> **TASK DETAILS**:
Extract each record and reproduce it exactly.

· · · · ·

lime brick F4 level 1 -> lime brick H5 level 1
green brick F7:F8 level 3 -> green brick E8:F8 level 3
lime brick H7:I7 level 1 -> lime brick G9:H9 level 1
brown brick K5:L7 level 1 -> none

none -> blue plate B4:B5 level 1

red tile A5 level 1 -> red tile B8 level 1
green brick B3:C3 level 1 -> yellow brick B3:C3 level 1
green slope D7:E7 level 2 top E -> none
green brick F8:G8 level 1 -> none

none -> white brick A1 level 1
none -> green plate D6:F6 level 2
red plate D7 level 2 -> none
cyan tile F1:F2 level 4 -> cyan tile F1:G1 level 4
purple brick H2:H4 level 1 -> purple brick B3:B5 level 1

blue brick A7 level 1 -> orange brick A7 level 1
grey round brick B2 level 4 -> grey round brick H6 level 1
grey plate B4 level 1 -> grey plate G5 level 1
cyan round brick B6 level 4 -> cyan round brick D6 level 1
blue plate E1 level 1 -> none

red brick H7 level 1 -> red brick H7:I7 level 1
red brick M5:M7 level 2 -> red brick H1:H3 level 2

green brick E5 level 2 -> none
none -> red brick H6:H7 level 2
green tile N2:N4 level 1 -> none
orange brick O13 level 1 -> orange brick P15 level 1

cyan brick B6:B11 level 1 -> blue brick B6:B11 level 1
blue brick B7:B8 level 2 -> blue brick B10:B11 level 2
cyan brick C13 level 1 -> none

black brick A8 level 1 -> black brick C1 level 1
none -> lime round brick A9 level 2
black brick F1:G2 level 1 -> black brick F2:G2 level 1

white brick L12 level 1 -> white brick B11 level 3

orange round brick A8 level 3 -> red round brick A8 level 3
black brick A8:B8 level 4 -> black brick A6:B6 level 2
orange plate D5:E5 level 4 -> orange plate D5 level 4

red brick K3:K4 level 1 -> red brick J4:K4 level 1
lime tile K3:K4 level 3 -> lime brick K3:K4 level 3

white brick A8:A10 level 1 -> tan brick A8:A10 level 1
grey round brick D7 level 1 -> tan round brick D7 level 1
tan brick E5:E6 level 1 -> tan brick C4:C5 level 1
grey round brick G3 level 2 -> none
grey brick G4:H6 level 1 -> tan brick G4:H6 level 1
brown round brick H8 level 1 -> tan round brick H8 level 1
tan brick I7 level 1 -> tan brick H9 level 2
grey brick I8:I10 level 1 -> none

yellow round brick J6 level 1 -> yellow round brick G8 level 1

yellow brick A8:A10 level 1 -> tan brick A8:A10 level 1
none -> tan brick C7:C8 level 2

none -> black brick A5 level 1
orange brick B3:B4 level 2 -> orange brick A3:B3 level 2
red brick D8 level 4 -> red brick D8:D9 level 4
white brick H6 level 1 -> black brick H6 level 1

· · · · ·

> **EXPECTED ANSWER**:
lime brick F4 level 1 -> lime brick H5 level 1
green brick F7:F8 level 3 -> green brick E8:F8 level 3
lime brick H7:I7 level 1 -> lime brick G9:H9 level 1
brown brick K5:L7 level 1 -> none

none -> blue plate B4:B5 level 1

red tile A5 level 1 -> red tile B8 level 1
green brick B3:C3 level 1 -> yellow brick B3:C3 level 1
green slope D7:E7 level 2 top E -> none
green brick F8:G8 level 1 -> none

none -> white brick A1 level 1
none -> green plate D6:F6 level 2
red plate D7 level 2 -> none
cyan tile F1:F2 level 4 -> cyan tile F1:G1 level 4
purple brick H2:H4 level 1 -> purple brick B3:B5 level 1

blue brick A7 level 1 -> orange brick A7 level 1
grey round brick B2 level 4 -> grey round brick H6 level 1
grey plate B4 level 1 -> grey plate G5 level 1
cyan round brick B6 level 4 -> cyan round brick D6 level 1
blue plate E1 level 1 -> none

red brick H7 level 1 -> red brick H7:I7 level 1
red brick M5:M7 level 2 -> red brick H1:H3 level 2

green brick E5 level 2 -> none
none -> red brick H6:H7 level 2
green tile N2:N4 level 1 -> none
orange brick O13 level 1 -> orange brick P15 level 1

cyan brick B6:B11 level 1 -> blue brick B6:B11 level 1
blue brick B7:B8 level 2 -> blue brick B10:B11 level 2
cyan brick C13 level 1 -> none

black brick A8 level 1 -> black brick C1 level 1
none -> lime round brick A9 level 2
black brick F1:G2 level 1 -> black brick F2:G2 level 1

white brick L12 level 1 -> white brick B11 level 3

orange round brick A8 level 3 -> red round brick A8 level 3
black brick A8:B8 level 4 -> black brick A6:B6 level 2
orange plate D5:E5 level 4 -> orange plate D5 level 4

red brick K3:K4 level 1 -> red brick J4:K4 level 1
lime tile K3:K4 level 3 -> lime brick K3:K4 level 3

white brick A8:A10 level 1 -> tan brick A8:A10 level 1
grey round brick D7 level 1 -> tan round brick D7 level 1
tan brick E5:E6 level 1 -> tan brick C4:C5 level 1
grey round brick G3 level 2 -> none
grey brick G4:H6 level 1 -> tan brick G4:H6 level 1
brown round brick H8 level 1 -> tan round brick H8 level 1
tan brick I7 level 1 -> tan brick H9 level 2
grey brick I8:I10 level 1 -> none

yellow round brick J6 level 1 -> yellow round brick G8 level 1

yellow brick A8:A10 level 1 -> tan brick A8:A10 level 1
none -> tan brick C7:C8 level 2

none -> black brick A5 level 1
orange brick B3:B4 level 2 -> orange brick A3:B3 level 2
red brick D8 level 4 -> red brick D8:D9 level 4
white brick H6 level 1 -> black brick H6 level 1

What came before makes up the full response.